◆ WHAT IS BEING ASKED
Restate each entry below exactly; pictures stay out of the copy.

------ MATERIAL SHOWN ------

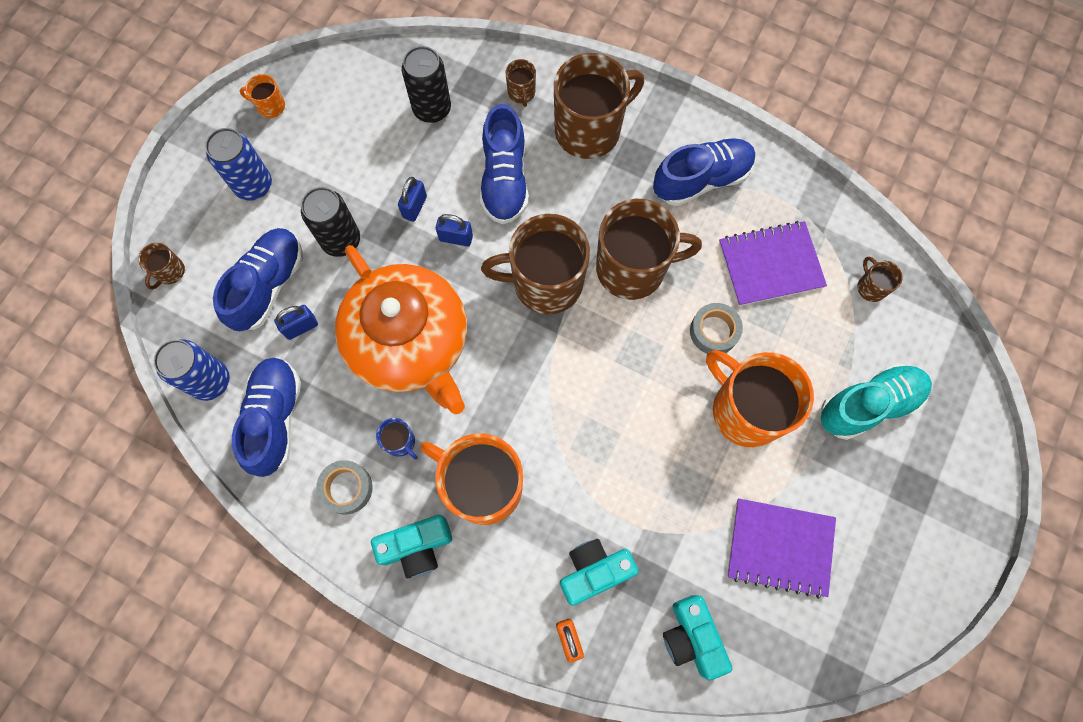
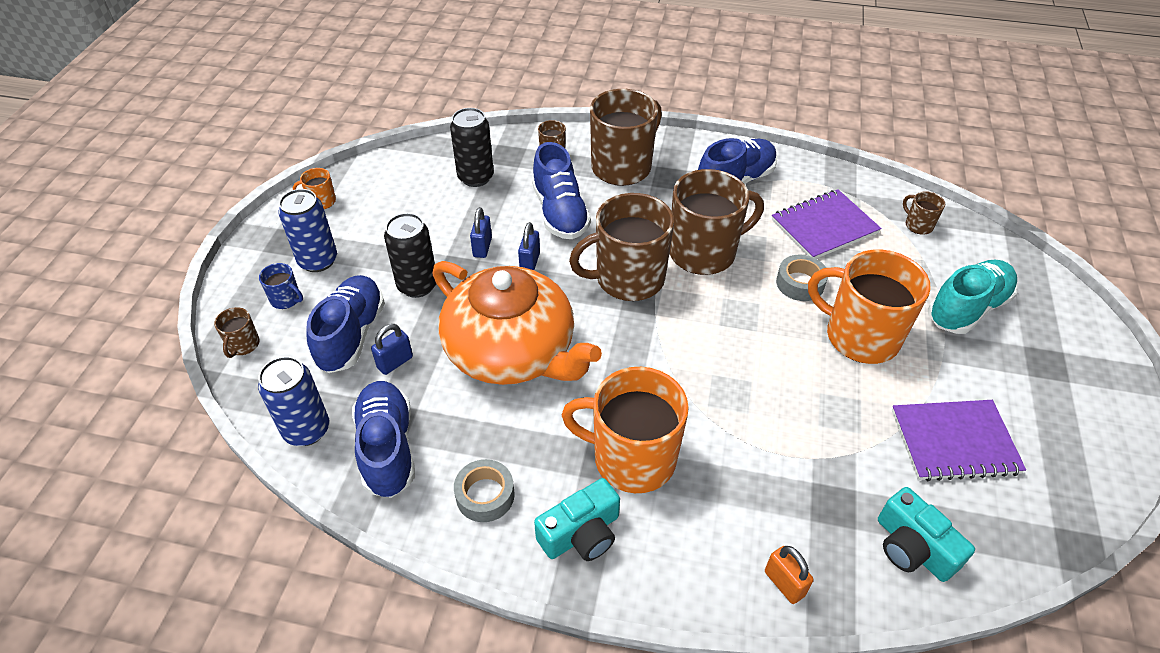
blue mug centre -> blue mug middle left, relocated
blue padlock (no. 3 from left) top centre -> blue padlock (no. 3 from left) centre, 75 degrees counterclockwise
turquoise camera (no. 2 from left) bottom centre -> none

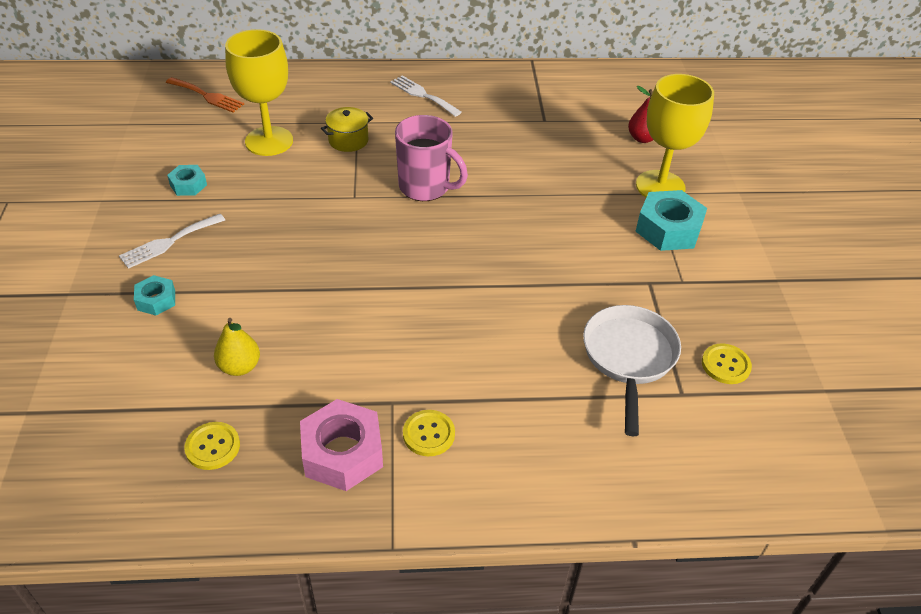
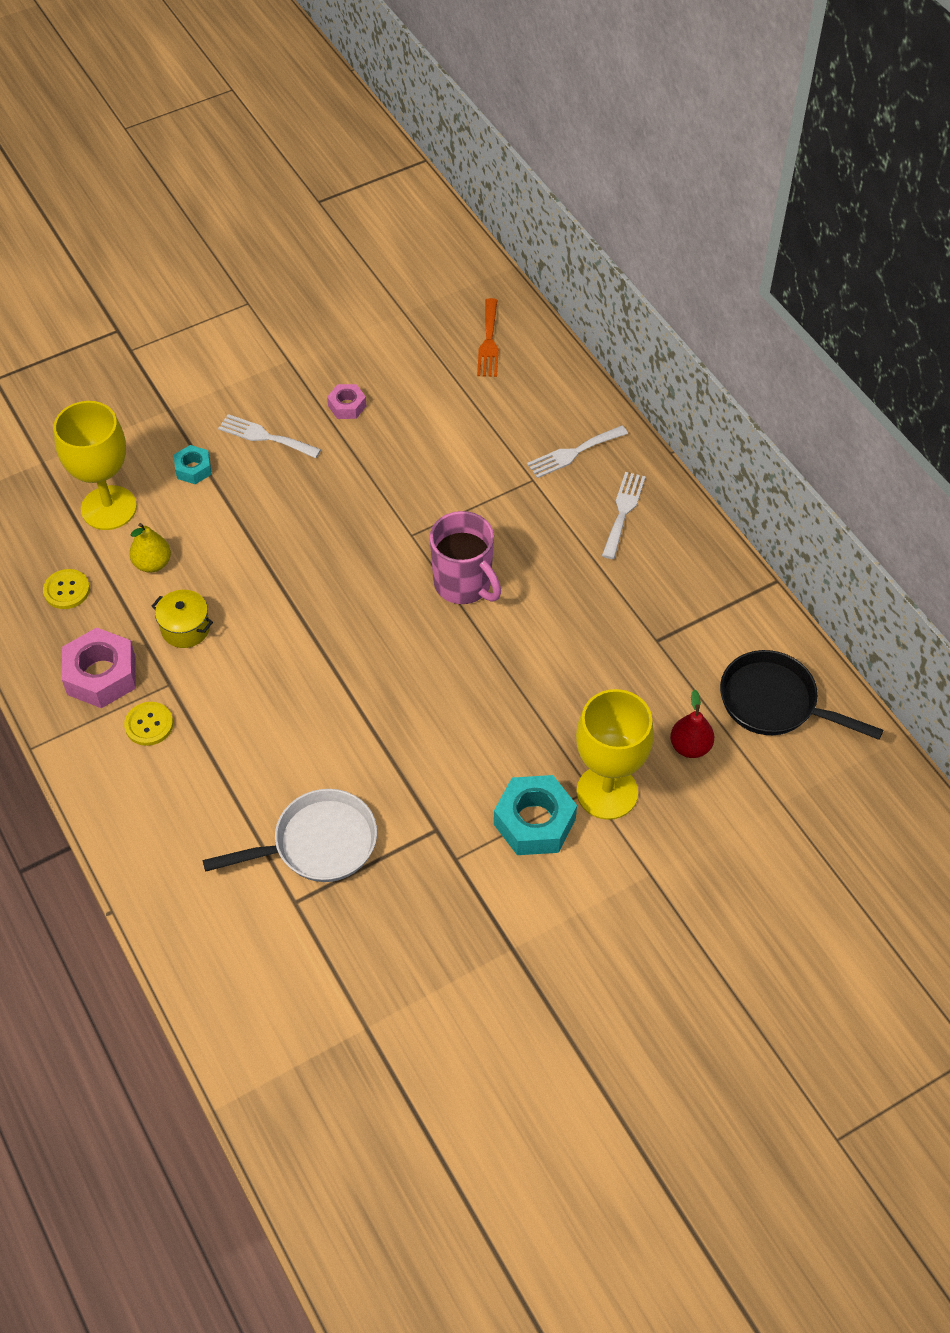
yellow goblet (no. 1 from left) top left -> yellow goblet (no. 1 from left) middle left, relocated
yellow pot top centre -> yellow pot middle left, relocated
turquoise nut (no. 2 from left) top left -> pink nut (no. 2 from left) top centre
pink mug top centre -> pink mug centre, 45 degrees counterclockwise
none -> white fork (no. 2 from left) centre
none -> black pan middle right
yellow button (no. 3 from left) middle right -> none

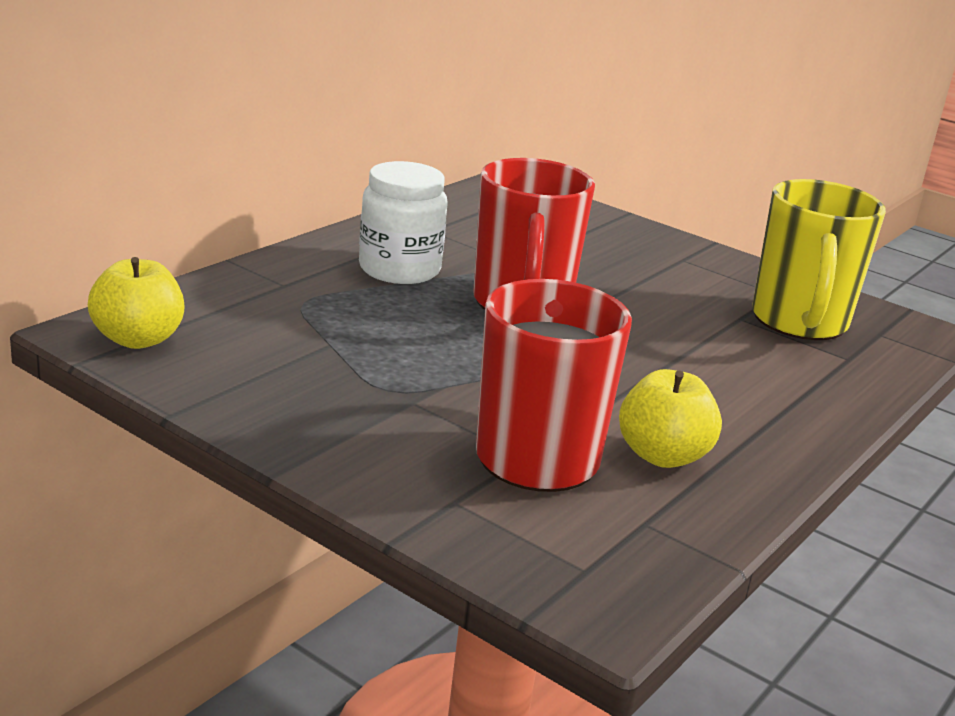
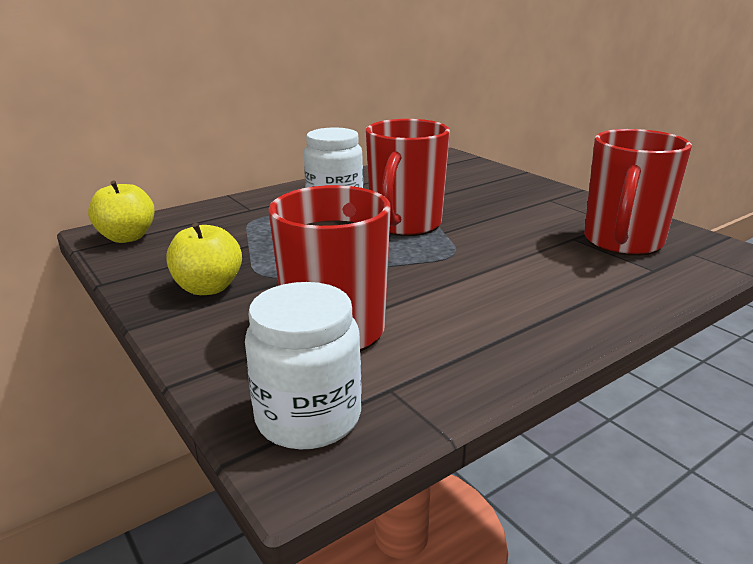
yellow apple (no. 2 from left) middle right -> yellow apple (no. 2 from left) middle left, relocated
none -> white jar (no. 1 from left) centre
yellow mug middle right -> red mug (no. 3 from left) middle right

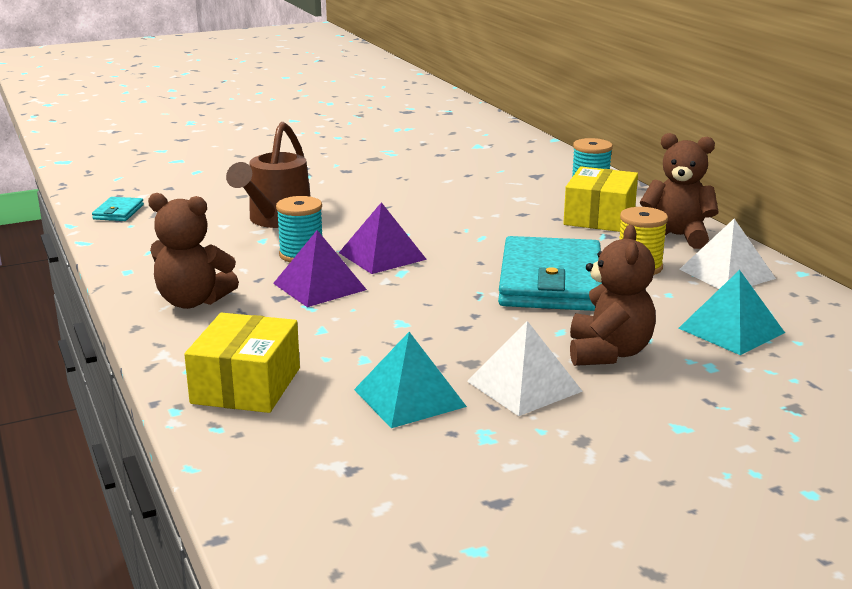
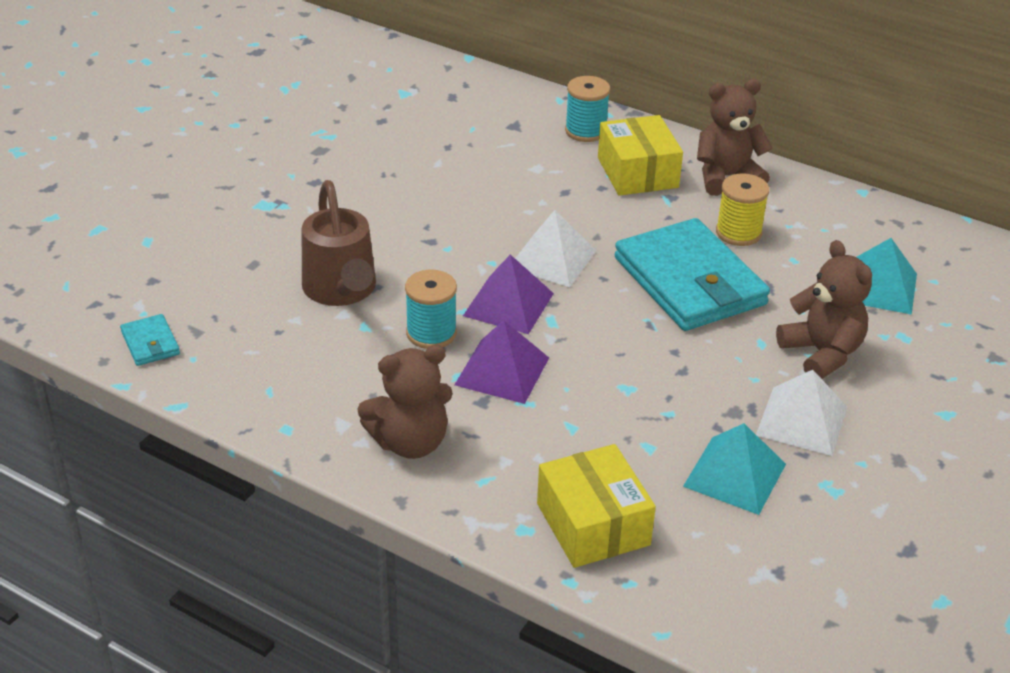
white pyramid (no. 2 from left in the first image) middle right -> white pyramid (no. 1 from left) centre, relocated

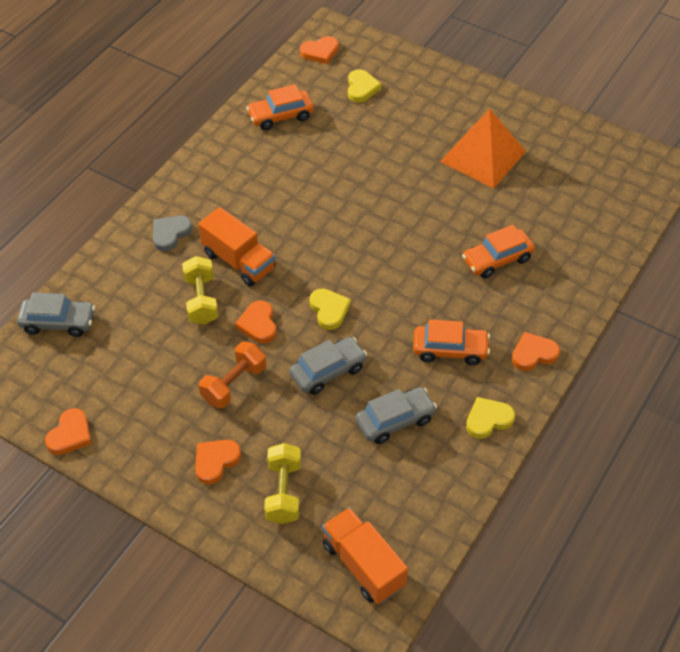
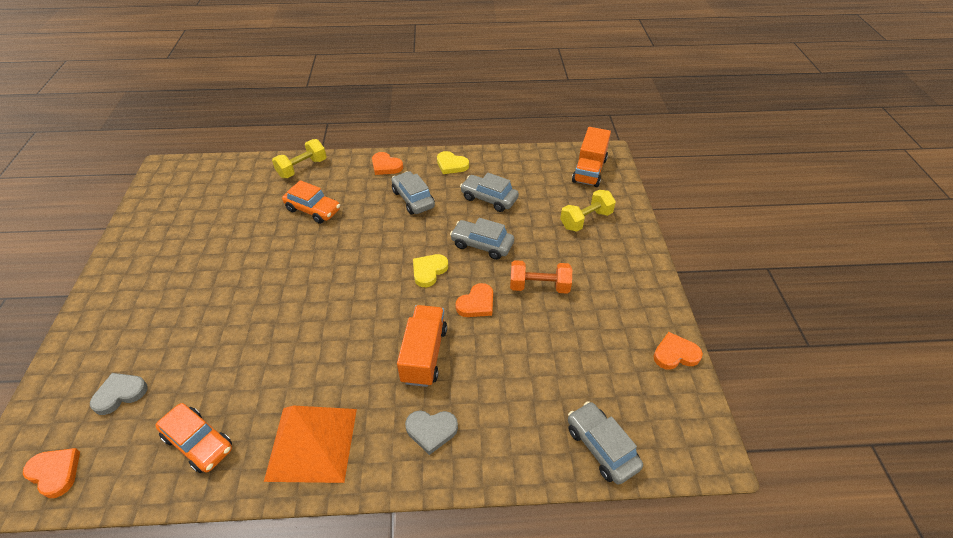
yellow heart (no. 2 from left) top centre -> grey heart (no. 1 from left) bottom left
orange pyramid top right -> orange pyramid bottom left, relocated
yellow dumbbell (no. 1 from left) middle left -> yellow dumbbell (no. 1 from left) top left, relocated
orange car (no. 2 from left) centre -> grey car (no. 1 from left) centre
orange heart (no. 2 from left) bottom left -> none

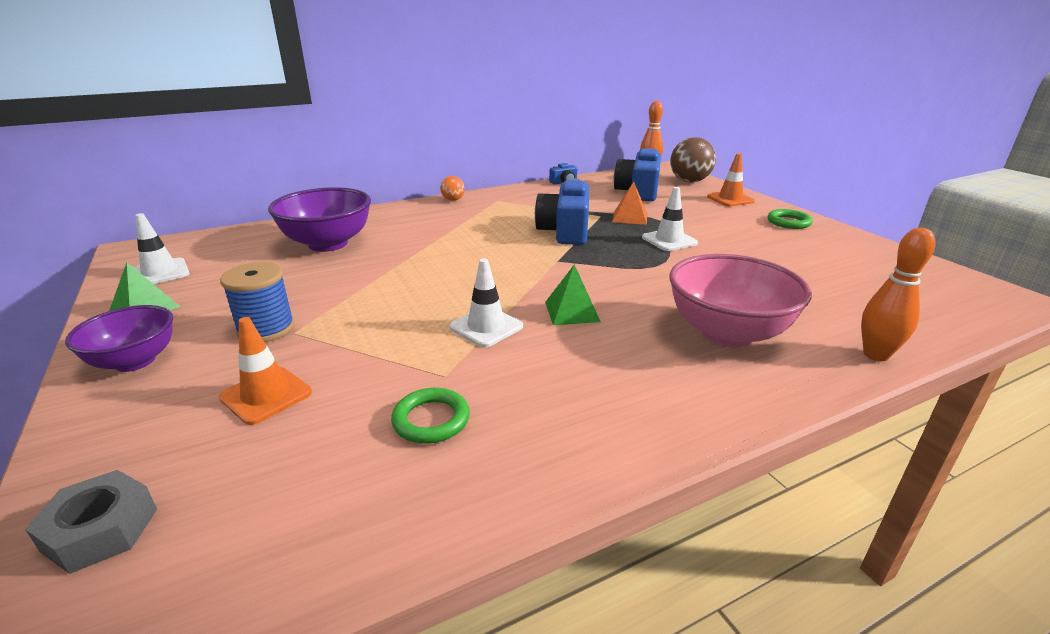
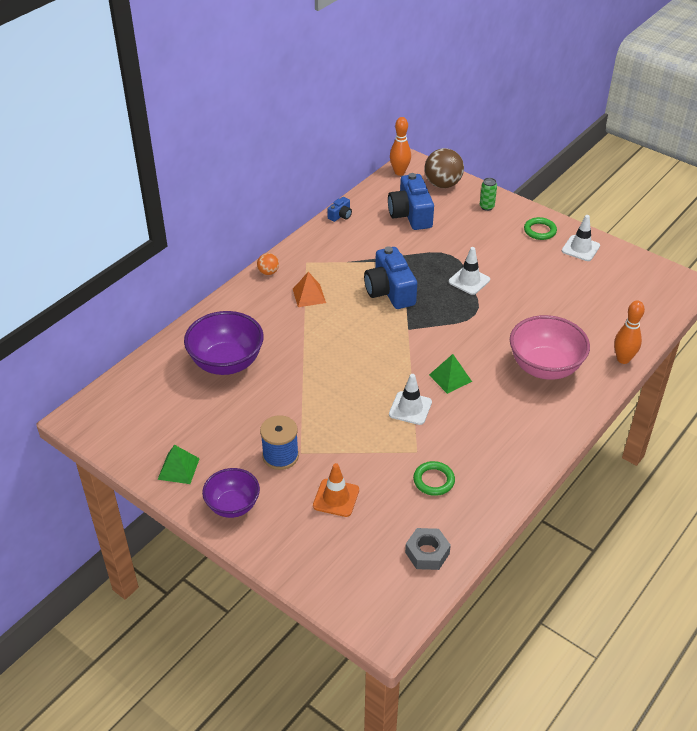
orange pyramid top centre -> orange pyramid centre, relocated
grey nut bottom left -> grey nut bottom centre, relocated
orange traffic cone (no. 2 from left) top right -> green can top right
white traffic cone (no. 1 from left in the first image) middle left -> white traffic cone (no. 3 from left) top right, relocated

------

◆ TASK OUTPUT
blue mug centre -> blue mug middle left, relocated
blue padlock (no. 3 from left) top centre -> blue padlock (no. 3 from left) centre, 75 degrees counterclockwise
turquoise camera (no. 2 from left) bottom centre -> none

yellow goblet (no. 1 from left) top left -> yellow goblet (no. 1 from left) middle left, relocated
yellow pot top centre -> yellow pot middle left, relocated
turquoise nut (no. 2 from left) top left -> pink nut (no. 2 from left) top centre
pink mug top centre -> pink mug centre, 45 degrees counterclockwise
none -> white fork (no. 2 from left) centre
none -> black pan middle right
yellow button (no. 3 from left) middle right -> none

yellow apple (no. 2 from left) middle right -> yellow apple (no. 2 from left) middle left, relocated
none -> white jar (no. 1 from left) centre
yellow mug middle right -> red mug (no. 3 from left) middle right

white pyramid (no. 2 from left in the first image) middle right -> white pyramid (no. 1 from left) centre, relocated

yellow heart (no. 2 from left) top centre -> grey heart (no. 1 from left) bottom left
orange pyramid top right -> orange pyramid bottom left, relocated
yellow dumbbell (no. 1 from left) middle left -> yellow dumbbell (no. 1 from left) top left, relocated
orange car (no. 2 from left) centre -> grey car (no. 1 from left) centre
orange heart (no. 2 from left) bottom left -> none

orange pyramid top centre -> orange pyramid centre, relocated
grey nut bottom left -> grey nut bottom centre, relocated
orange traffic cone (no. 2 from left) top right -> green can top right
white traffic cone (no. 1 from left in the first image) middle left -> white traffic cone (no. 3 from left) top right, relocated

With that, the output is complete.